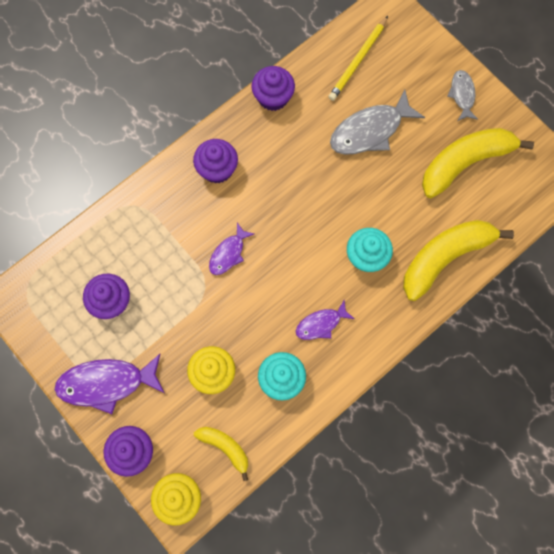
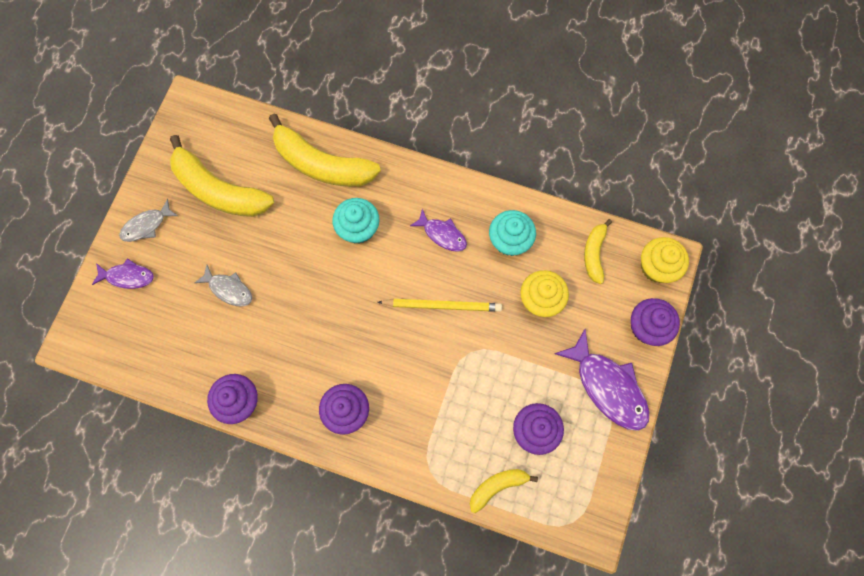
camera: 120 degrees left, 0 degrees up
(89, 248) = (497, 486): none -> yellow banana
(228, 253) = (425, 350): purple fish -> purple fish (127, 276)
(358, 61) = (155, 340): yellow pencil -> yellow pencil (442, 305)
(370, 130) = (228, 289): grey fish -> grey fish, size x0.57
- - - - -
What the task asks:
Return all entries preceding this task exactly as they stand, leaving any picture out.

Result of the task:
camera: 120 degrees left, 0 degrees up
(89, 248) = (497, 486): none -> yellow banana
(228, 253) = (425, 350): purple fish -> purple fish (127, 276)
(358, 61) = (155, 340): yellow pencil -> yellow pencil (442, 305)
(370, 130) = (228, 289): grey fish -> grey fish, size x0.57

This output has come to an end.